TASK BRIEF –
Once you find the line containing "# camera: 50 degrees right, 10 degrees up" in the data below, copy it and each following line exactly, up to and including the line containing "scaled,téléphone (noir) (no.", and nothing else.

EXERCISE INPUTS –
BEGIN
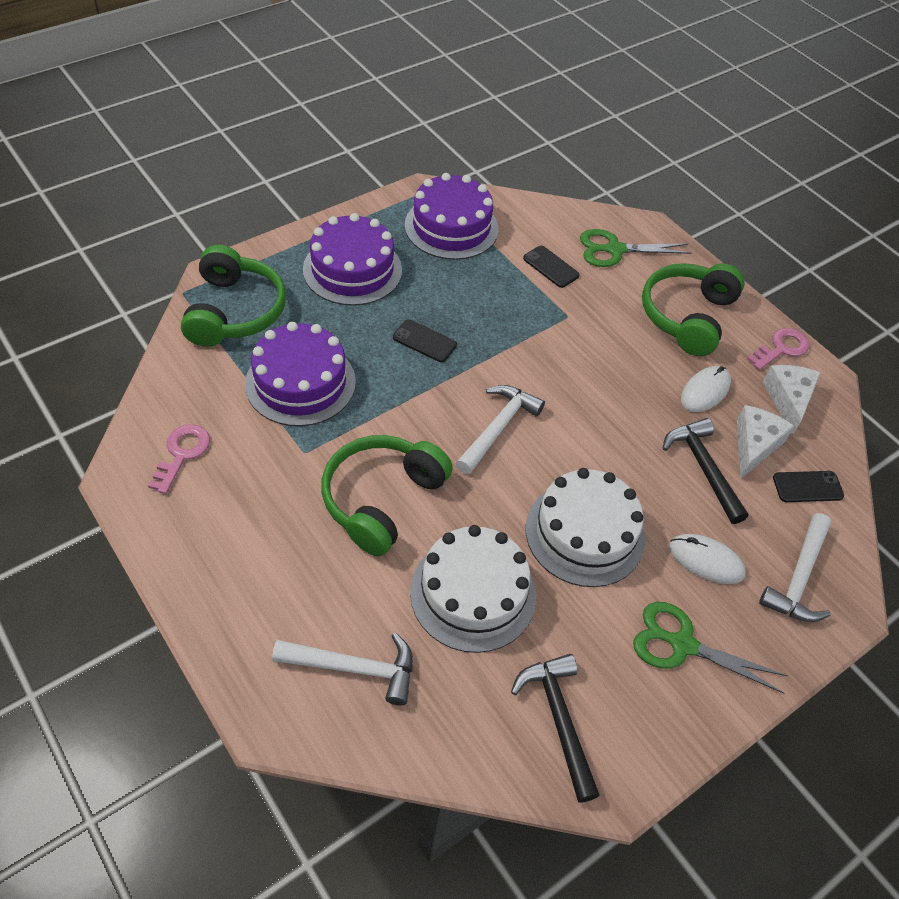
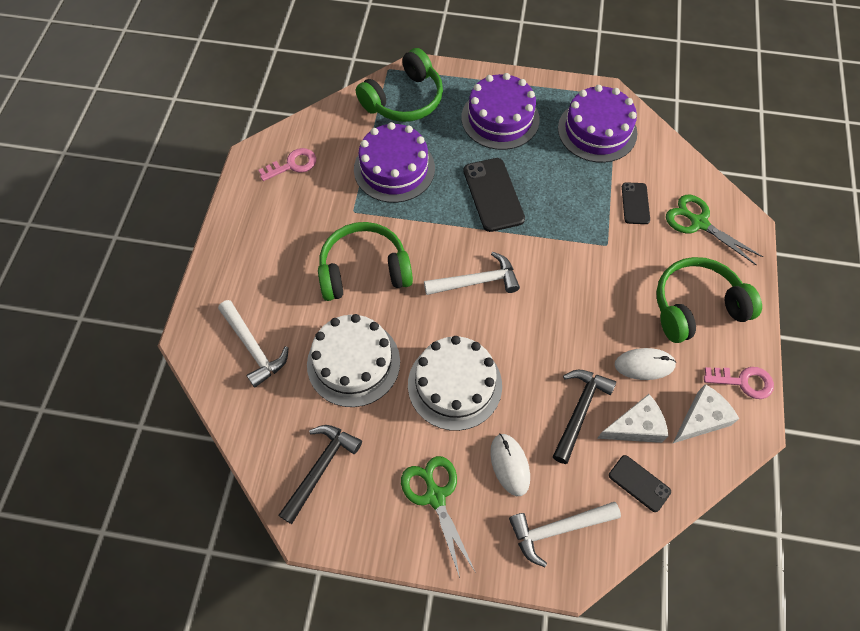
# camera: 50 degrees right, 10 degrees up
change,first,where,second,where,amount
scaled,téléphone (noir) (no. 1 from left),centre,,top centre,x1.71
END
BEGIN
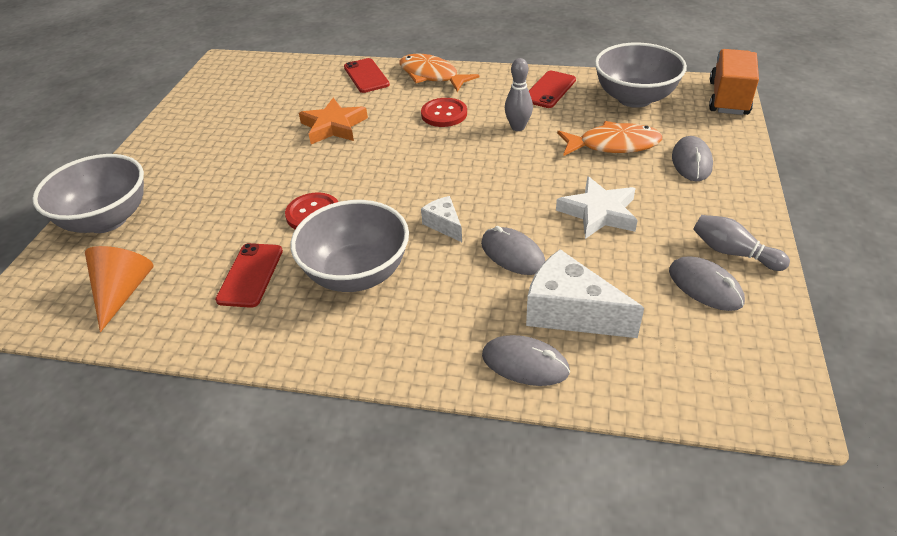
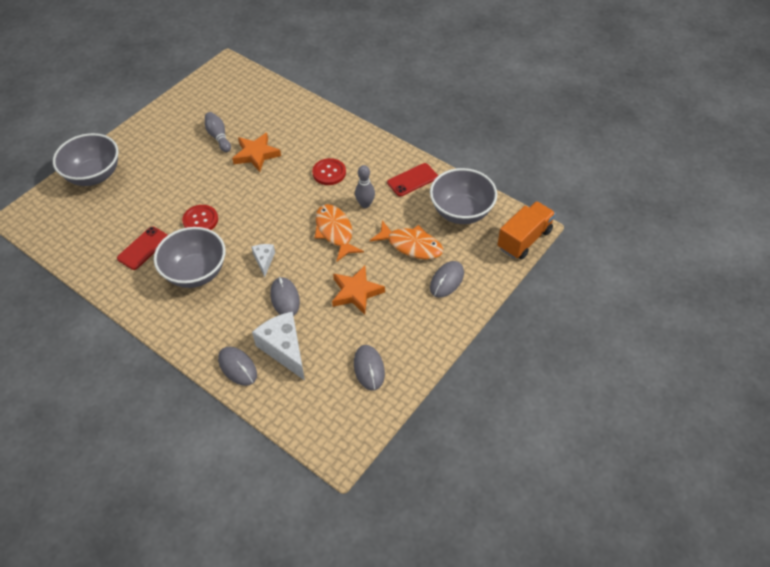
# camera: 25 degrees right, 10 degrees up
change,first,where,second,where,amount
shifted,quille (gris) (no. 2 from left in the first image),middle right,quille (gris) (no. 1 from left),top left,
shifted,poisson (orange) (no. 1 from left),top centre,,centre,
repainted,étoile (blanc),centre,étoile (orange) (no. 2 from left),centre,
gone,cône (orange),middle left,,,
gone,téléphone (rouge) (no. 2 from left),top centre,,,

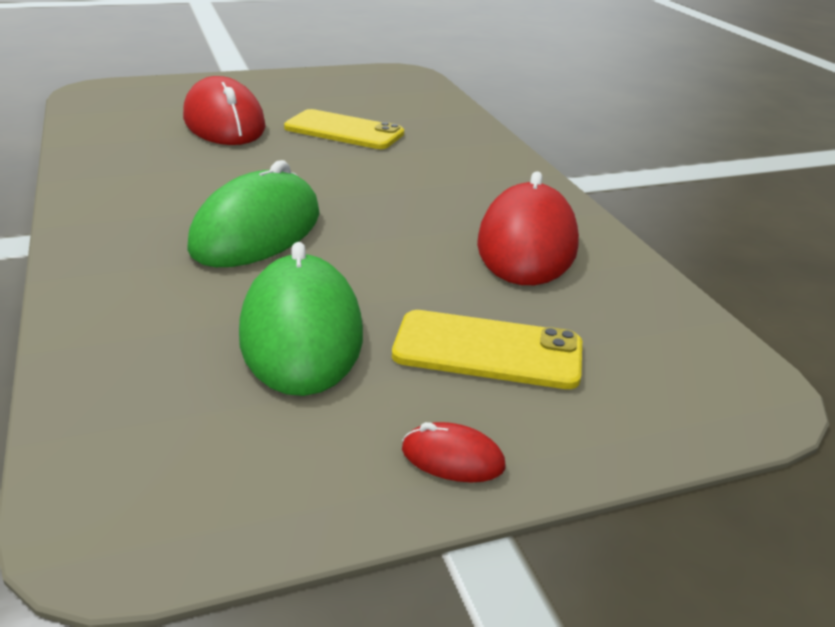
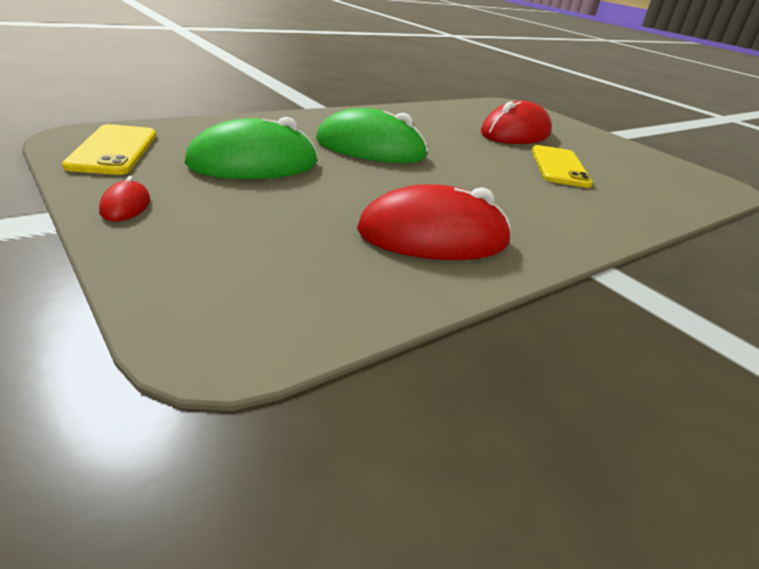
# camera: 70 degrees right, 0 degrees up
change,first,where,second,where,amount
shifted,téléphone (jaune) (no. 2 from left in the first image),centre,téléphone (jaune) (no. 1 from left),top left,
END
RESPONSE FOR THIS EXERCISE –
# camera: 50 degrees right, 10 degrees up
change,first,where,second,where,amount
scaled,téléphone (noir) (no. 1 from left),centre,,top centre,x1.71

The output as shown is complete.